Task statement:
Collect every line below that contains the string "kern". Case counts.

Material for the task:
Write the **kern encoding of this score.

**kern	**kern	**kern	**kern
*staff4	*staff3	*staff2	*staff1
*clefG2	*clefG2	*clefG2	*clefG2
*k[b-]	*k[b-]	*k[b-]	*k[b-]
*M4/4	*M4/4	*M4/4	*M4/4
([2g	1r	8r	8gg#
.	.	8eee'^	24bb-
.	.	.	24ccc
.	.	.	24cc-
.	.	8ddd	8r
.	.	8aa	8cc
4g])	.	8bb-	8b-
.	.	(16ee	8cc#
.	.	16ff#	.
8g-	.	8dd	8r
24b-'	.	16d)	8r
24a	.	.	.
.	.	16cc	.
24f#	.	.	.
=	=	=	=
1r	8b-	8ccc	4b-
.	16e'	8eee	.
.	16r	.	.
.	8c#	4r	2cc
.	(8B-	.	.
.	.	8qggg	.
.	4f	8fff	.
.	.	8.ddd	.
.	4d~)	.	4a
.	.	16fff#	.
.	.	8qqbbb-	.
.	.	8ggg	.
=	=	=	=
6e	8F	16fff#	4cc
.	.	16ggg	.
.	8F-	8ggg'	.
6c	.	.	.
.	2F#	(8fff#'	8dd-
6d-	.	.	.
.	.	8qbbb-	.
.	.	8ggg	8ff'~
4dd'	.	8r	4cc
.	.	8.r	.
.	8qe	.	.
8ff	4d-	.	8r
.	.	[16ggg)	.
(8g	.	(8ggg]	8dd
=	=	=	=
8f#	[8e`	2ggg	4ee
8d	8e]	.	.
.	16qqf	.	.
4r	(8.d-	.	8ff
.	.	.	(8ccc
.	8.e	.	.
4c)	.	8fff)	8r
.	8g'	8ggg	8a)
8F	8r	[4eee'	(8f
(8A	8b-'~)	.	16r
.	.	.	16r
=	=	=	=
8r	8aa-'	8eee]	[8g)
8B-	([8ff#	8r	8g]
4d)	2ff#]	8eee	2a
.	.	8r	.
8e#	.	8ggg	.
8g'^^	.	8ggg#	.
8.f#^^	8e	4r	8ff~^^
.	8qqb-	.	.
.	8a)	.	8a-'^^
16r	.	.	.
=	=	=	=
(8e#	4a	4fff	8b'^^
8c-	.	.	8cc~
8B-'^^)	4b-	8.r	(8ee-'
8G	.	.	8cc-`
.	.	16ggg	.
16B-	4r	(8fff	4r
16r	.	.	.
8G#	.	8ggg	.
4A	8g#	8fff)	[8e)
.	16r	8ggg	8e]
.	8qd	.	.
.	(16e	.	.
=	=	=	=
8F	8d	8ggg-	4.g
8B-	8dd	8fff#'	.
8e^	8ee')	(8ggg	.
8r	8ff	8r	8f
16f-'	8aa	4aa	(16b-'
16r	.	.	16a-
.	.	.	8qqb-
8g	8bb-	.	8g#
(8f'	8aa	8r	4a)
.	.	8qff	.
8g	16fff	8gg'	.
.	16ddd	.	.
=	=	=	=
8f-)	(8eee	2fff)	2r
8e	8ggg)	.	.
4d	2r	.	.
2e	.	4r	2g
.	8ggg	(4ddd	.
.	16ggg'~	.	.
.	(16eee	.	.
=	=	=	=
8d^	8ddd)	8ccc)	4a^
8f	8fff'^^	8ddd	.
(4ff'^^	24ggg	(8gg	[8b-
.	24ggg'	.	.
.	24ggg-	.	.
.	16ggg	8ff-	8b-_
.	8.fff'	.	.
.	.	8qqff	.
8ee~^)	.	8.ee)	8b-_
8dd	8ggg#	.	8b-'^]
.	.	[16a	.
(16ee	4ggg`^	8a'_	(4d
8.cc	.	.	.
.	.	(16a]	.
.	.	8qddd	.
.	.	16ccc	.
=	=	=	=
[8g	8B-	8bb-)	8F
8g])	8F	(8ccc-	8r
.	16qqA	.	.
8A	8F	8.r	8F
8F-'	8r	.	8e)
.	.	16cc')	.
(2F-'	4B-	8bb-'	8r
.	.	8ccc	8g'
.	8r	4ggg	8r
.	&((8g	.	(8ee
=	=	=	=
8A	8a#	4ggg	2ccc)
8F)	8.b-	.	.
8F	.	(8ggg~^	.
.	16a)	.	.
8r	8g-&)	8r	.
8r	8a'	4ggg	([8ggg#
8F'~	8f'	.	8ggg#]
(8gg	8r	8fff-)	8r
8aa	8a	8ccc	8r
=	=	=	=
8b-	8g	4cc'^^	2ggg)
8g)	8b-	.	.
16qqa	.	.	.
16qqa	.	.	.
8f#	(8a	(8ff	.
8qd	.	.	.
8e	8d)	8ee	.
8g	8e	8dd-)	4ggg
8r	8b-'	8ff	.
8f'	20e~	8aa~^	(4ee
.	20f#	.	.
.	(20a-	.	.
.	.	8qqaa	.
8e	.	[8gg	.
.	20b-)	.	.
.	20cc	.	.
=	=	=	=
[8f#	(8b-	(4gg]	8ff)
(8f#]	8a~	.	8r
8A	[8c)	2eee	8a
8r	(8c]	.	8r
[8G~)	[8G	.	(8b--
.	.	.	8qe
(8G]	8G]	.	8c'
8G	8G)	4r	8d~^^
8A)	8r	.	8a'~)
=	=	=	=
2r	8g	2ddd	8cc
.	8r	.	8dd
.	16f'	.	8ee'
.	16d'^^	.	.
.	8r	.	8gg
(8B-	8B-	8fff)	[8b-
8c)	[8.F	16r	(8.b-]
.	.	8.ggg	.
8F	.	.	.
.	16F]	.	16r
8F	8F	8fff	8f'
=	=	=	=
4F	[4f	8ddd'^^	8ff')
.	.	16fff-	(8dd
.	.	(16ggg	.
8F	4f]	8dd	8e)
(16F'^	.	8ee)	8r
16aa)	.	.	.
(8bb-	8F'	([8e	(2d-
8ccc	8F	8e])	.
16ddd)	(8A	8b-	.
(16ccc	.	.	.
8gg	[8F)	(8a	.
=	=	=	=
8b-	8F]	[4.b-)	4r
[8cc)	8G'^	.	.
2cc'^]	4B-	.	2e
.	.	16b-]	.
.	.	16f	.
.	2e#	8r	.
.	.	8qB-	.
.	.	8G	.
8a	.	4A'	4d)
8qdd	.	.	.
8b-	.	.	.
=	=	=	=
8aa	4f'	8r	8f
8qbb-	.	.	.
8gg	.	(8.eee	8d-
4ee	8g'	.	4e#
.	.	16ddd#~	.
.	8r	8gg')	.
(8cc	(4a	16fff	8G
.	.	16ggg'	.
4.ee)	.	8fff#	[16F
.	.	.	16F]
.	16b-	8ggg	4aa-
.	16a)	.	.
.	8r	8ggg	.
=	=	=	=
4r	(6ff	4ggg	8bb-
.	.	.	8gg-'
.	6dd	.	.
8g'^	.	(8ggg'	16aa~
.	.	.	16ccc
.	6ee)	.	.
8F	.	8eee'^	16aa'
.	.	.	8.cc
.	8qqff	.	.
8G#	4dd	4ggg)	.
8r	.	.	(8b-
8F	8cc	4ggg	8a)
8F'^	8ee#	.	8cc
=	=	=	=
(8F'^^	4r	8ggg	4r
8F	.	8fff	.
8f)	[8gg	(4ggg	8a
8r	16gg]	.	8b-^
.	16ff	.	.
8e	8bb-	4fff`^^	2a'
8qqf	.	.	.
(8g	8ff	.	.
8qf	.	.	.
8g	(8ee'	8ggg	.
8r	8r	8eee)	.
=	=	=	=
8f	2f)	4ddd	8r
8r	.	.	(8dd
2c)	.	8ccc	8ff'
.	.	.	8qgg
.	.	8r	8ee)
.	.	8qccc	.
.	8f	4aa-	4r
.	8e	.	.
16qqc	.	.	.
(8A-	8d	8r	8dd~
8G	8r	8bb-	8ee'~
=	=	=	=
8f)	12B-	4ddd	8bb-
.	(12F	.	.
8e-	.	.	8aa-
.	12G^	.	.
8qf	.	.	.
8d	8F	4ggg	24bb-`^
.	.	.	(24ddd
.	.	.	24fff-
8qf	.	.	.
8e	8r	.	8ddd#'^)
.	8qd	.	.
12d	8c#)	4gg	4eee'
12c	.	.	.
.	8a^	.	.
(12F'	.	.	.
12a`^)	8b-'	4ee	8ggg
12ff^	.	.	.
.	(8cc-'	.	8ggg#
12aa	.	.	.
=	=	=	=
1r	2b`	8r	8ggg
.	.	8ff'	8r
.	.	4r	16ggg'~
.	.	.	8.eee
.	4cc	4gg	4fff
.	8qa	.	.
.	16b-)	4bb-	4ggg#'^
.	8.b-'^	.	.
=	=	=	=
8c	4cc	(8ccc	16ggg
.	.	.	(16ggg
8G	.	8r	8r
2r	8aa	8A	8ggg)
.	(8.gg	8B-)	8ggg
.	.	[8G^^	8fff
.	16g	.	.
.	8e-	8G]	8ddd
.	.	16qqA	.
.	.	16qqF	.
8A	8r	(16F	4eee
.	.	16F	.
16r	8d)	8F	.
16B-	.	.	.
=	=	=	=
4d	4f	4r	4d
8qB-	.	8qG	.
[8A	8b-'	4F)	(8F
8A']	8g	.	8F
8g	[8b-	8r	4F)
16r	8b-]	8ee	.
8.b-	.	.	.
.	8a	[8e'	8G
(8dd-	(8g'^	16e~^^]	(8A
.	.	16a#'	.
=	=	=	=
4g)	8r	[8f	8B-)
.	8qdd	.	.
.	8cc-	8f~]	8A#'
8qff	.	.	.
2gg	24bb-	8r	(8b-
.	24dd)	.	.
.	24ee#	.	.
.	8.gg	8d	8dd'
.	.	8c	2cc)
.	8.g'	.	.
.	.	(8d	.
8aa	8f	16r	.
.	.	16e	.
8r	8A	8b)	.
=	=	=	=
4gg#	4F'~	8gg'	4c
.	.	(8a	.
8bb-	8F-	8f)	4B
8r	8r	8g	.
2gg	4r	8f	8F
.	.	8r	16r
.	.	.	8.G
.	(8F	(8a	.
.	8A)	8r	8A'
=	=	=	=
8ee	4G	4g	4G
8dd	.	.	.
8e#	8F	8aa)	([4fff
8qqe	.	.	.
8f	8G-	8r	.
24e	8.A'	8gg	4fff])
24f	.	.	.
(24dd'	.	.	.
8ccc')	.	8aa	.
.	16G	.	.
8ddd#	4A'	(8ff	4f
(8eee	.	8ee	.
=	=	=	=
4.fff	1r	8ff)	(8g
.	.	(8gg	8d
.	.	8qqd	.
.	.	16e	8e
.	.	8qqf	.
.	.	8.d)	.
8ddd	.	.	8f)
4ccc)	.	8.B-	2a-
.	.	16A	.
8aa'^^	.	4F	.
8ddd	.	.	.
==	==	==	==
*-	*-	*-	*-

Solution to this exercise:
Write the **kern encoding of this score.
**kern	**kern	**kern	**kern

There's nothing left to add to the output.